Task statement
Going down the data below, set down exactly the line with "CN1 pin 1: W33 -> GND" and each line after it through the line with "SW2: switch (GND, W13) -> button (GND, W13)"; no other lines.

Records supplied
=== Begin Enclosure ===

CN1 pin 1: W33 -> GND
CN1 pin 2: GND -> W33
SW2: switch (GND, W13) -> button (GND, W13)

=== End Enclosure ===
=== Begin Enclosure ===

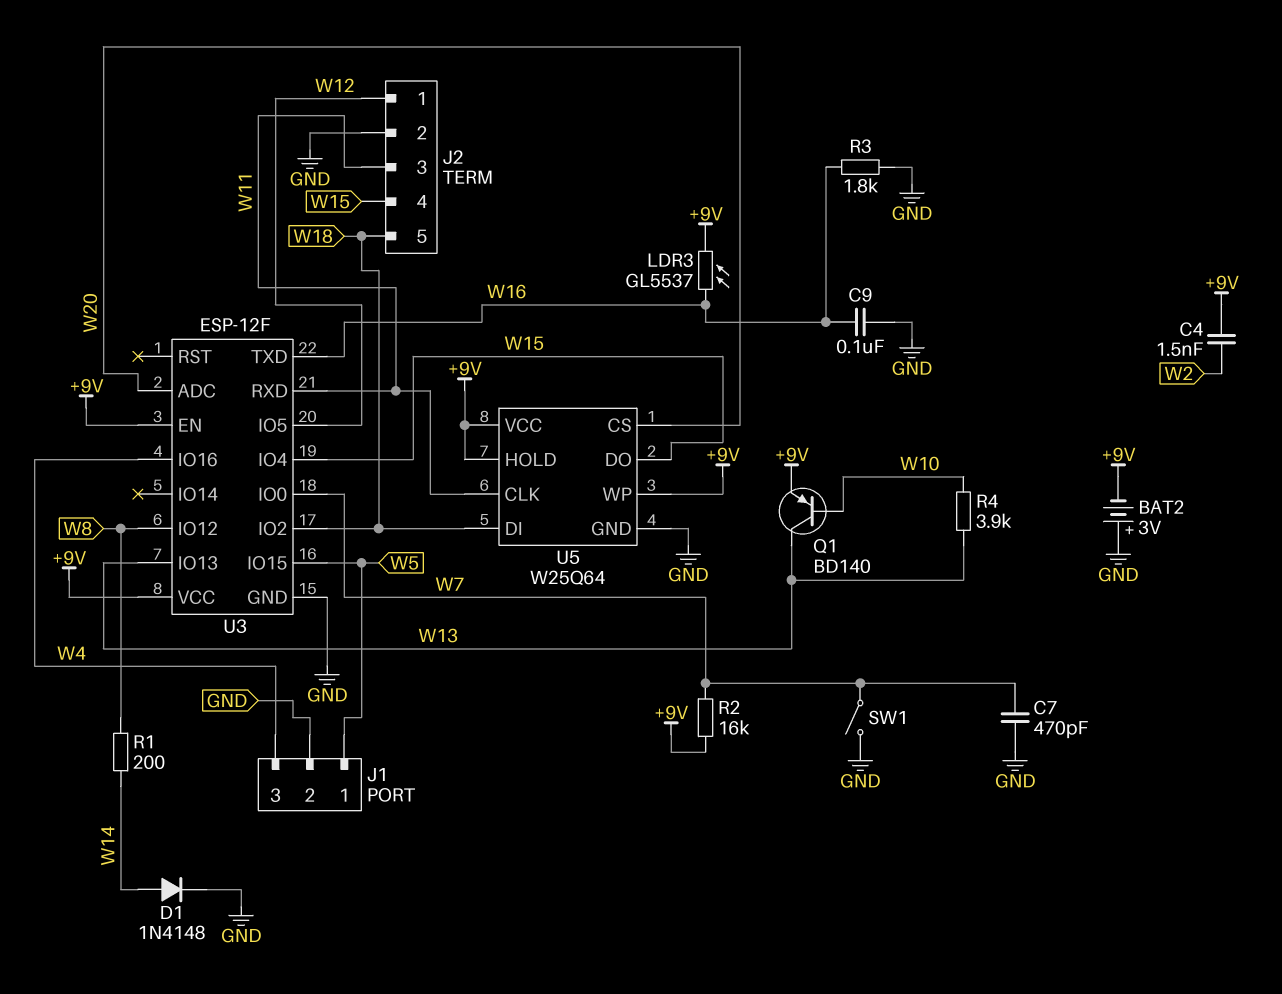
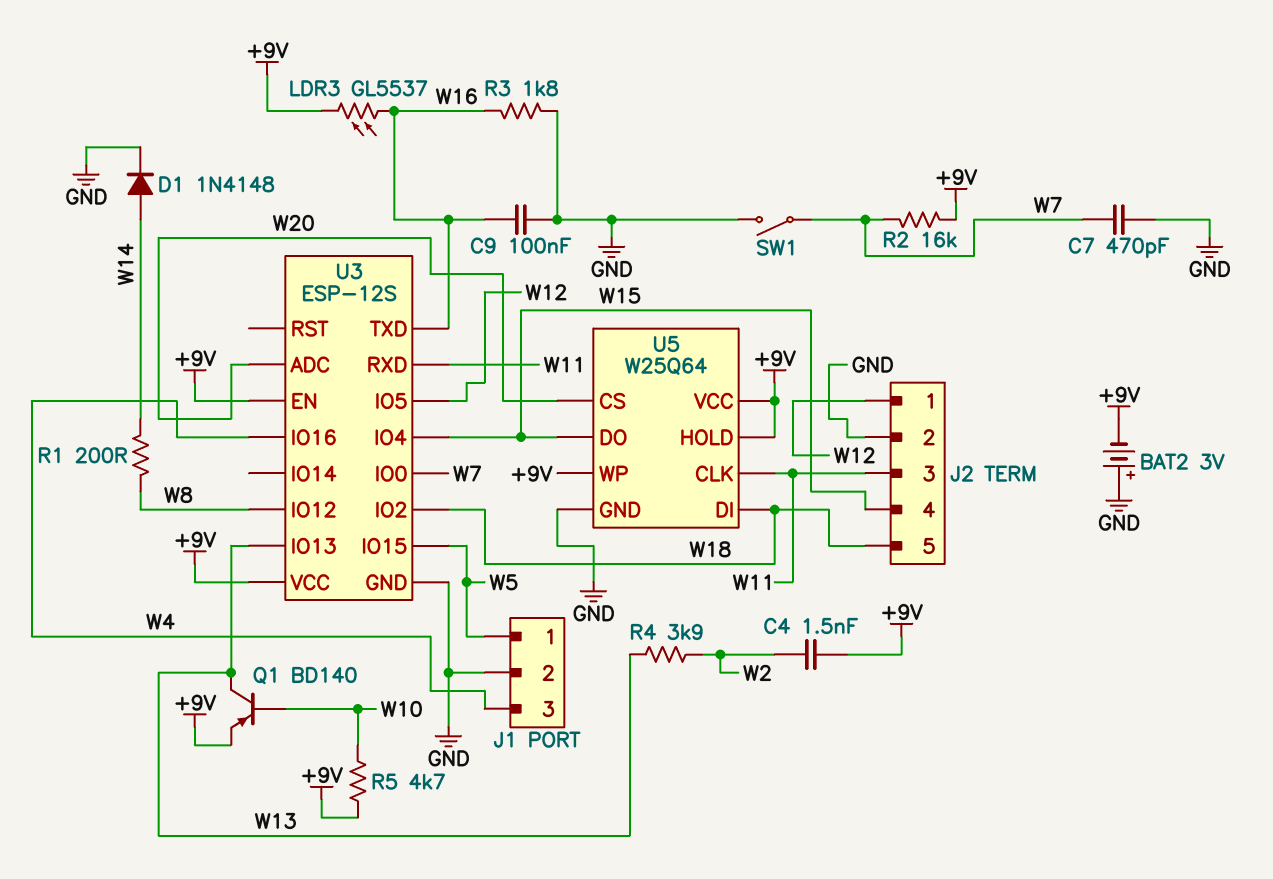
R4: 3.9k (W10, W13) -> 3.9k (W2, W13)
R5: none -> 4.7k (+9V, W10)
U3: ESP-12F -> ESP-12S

=== End Enclosure ===

Written response
CN1 pin 1: W33 -> GND
CN1 pin 2: GND -> W33
SW2: switch (GND, W13) -> button (GND, W13)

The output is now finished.